Stored data entries
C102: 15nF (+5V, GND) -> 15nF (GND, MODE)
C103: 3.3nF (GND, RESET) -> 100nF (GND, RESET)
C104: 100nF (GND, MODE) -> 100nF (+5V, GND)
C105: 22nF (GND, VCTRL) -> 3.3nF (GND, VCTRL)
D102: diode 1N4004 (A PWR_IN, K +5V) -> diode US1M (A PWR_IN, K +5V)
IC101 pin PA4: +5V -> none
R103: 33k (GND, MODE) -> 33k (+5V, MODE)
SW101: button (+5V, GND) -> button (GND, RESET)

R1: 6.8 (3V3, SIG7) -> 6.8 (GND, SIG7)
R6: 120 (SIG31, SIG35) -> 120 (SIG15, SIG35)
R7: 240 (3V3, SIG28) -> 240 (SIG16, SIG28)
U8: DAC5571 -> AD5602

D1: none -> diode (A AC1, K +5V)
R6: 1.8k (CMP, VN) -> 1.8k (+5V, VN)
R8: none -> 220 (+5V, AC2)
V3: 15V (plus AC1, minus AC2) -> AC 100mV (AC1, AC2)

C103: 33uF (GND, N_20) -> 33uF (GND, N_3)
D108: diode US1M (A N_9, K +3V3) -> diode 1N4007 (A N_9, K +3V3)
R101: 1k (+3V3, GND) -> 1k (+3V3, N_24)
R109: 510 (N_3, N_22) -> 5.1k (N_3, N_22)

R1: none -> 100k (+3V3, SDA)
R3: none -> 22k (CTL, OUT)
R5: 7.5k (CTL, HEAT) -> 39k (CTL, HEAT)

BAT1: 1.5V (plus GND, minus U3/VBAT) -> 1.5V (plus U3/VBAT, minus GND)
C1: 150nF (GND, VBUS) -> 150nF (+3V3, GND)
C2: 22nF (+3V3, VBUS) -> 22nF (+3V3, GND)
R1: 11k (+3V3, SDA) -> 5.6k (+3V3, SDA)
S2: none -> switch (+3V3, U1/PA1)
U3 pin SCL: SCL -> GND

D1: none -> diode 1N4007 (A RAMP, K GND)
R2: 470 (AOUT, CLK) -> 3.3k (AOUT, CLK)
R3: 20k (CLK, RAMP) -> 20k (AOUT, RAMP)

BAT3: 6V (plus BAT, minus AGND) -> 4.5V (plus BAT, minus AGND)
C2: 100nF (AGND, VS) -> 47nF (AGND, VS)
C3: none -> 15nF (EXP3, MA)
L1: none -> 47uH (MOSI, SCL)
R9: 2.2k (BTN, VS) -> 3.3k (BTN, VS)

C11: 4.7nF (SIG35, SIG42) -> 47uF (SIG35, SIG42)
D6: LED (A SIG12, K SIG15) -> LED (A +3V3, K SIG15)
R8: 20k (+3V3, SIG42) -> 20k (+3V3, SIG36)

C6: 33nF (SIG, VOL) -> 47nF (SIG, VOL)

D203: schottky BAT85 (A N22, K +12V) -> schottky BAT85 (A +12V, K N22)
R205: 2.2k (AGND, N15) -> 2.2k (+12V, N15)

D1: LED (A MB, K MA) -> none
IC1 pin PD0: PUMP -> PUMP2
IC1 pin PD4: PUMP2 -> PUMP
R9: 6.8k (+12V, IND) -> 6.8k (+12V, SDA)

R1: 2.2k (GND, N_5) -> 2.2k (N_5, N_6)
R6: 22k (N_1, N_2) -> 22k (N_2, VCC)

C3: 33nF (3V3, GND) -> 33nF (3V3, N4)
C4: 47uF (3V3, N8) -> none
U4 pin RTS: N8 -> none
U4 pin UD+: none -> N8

### [TRY IT]
Write out exactly those lines running from the line with "R205: 2.2k (AGND, N15) -> 2.2k (+12V, N15)" to the end of the data above, the first and last included.

### [WRITTEN REPLY]
R205: 2.2k (AGND, N15) -> 2.2k (+12V, N15)

D1: LED (A MB, K MA) -> none
IC1 pin PD0: PUMP -> PUMP2
IC1 pin PD4: PUMP2 -> PUMP
R9: 6.8k (+12V, IND) -> 6.8k (+12V, SDA)

R1: 2.2k (GND, N_5) -> 2.2k (N_5, N_6)
R6: 22k (N_1, N_2) -> 22k (N_2, VCC)

C3: 33nF (3V3, GND) -> 33nF (3V3, N4)
C4: 47uF (3V3, N8) -> none
U4 pin RTS: N8 -> none
U4 pin UD+: none -> N8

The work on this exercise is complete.